--- Work to complete ---
Give the data again exactly, without its images.

--- Record excerpts ---
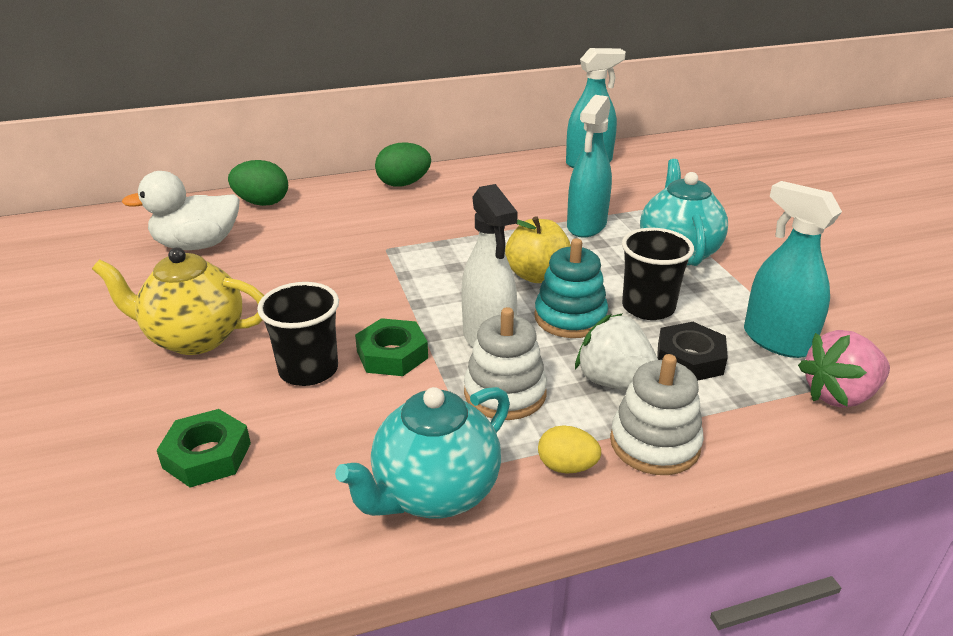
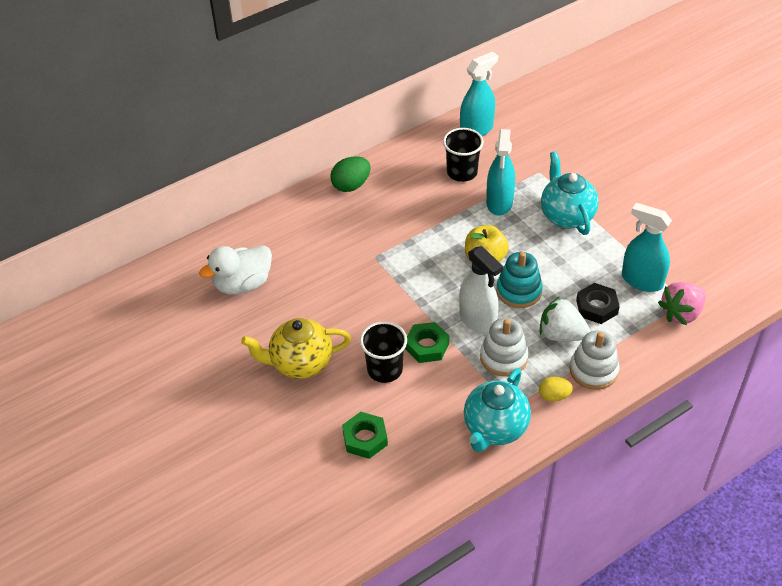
camera: 15 degrees left, 15 degrees up
green egg [228,160,288,206] -> none
black cup [622,228,694,320] -> black cup moved to [443,128,484,182]

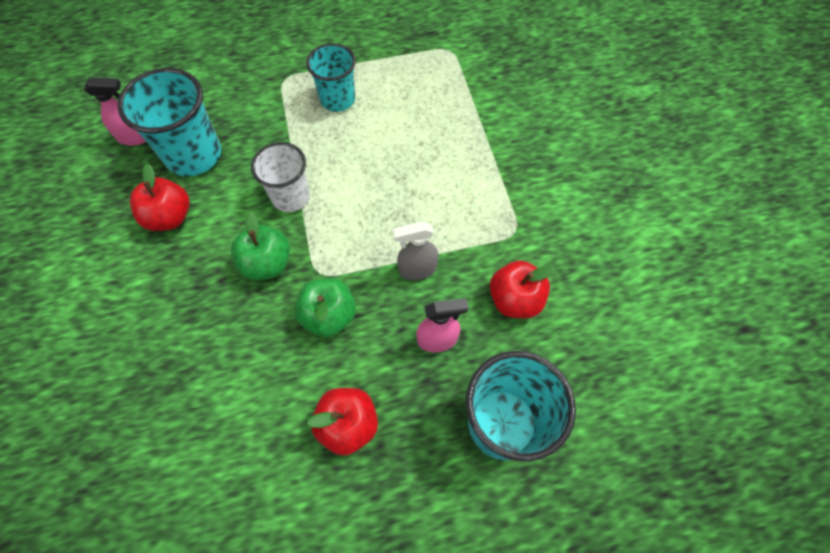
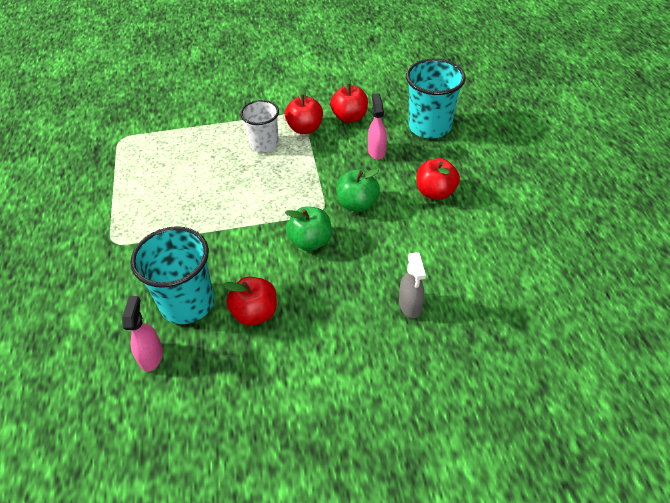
camera: 85 degrees left, 15 degrees down
white cup [251,142,310,212] -> white cup moved to [240,100,279,153]
turquoise cup [306,43,356,112] -> none
grey spray bottle [393,221,438,280] -> grey spray bottle moved to [399,252,426,318]
none -> red apple [285,85,323,134]

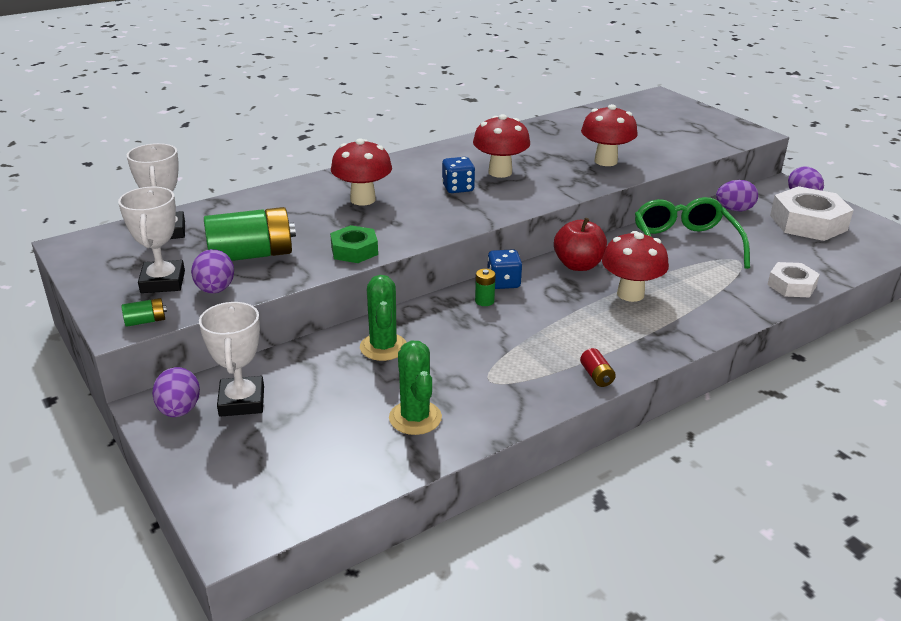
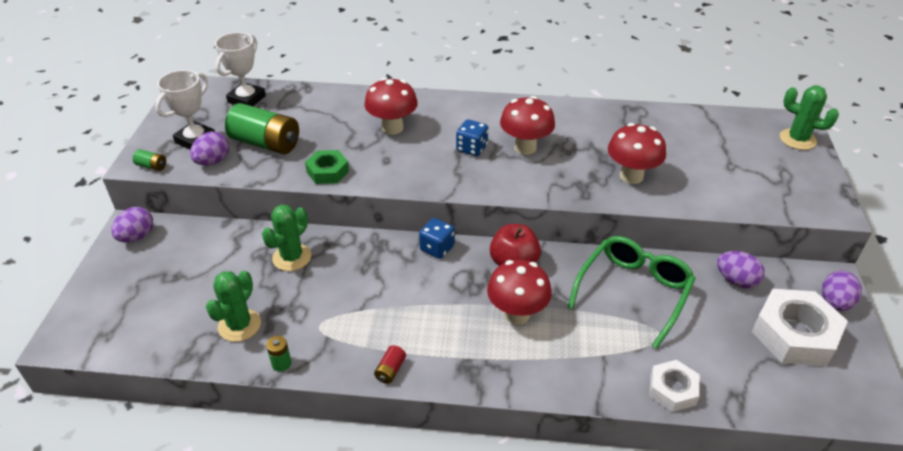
camera: 40 degrees right, 10 degrees up
white trophy [199,302,264,417] -> none
green battery [475,269,496,306] -> green battery moved to [266,336,291,372]
none -> green cactus [780,86,839,150]

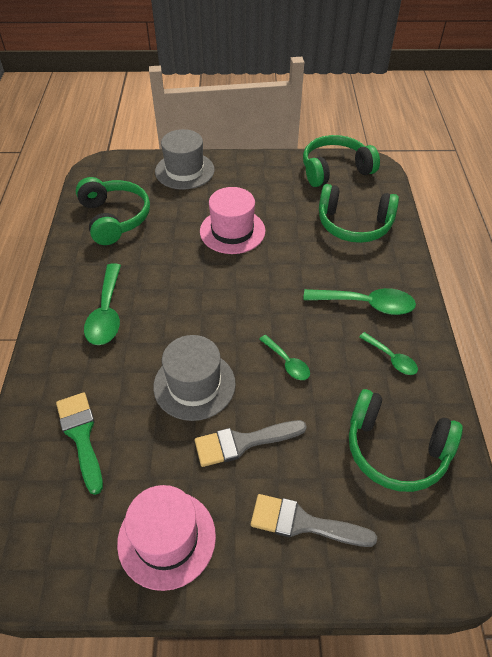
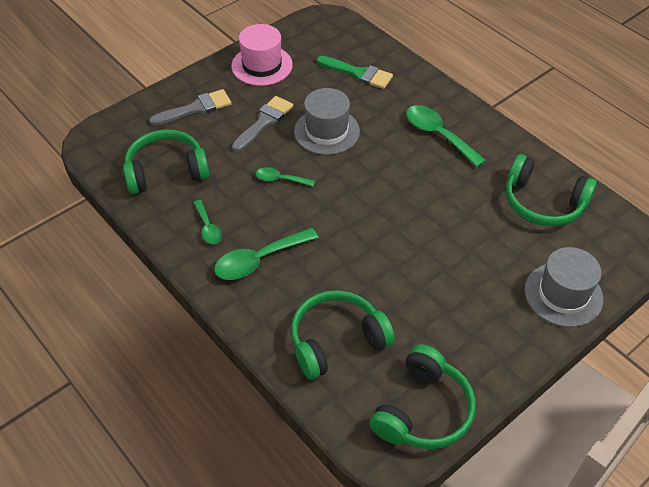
camera: 140 degrees right, 0 degrees up
pink hat [200,187,266,254] -> none
green spoon [359,332,418,375] -> green spoon turned 120 degrees counterclockwise [194,200,222,244]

--- Answer space ---
camera: 15 degrees left, 15 degrees up
green egg [228,160,288,206] -> none
black cup [622,228,694,320] -> black cup moved to [443,128,484,182]

camera: 85 degrees left, 15 degrees down
white cup [251,142,310,212] -> white cup moved to [240,100,279,153]
turquoise cup [306,43,356,112] -> none
grey spray bottle [393,221,438,280] -> grey spray bottle moved to [399,252,426,318]
none -> red apple [285,85,323,134]

camera: 40 degrees right, 10 degrees up
white trophy [199,302,264,417] -> none
green battery [475,269,496,306] -> green battery moved to [266,336,291,372]
none -> green cactus [780,86,839,150]

camera: 140 degrees right, 0 degrees up
pink hat [200,187,266,254] -> none
green spoon [359,332,418,375] -> green spoon turned 120 degrees counterclockwise [194,200,222,244]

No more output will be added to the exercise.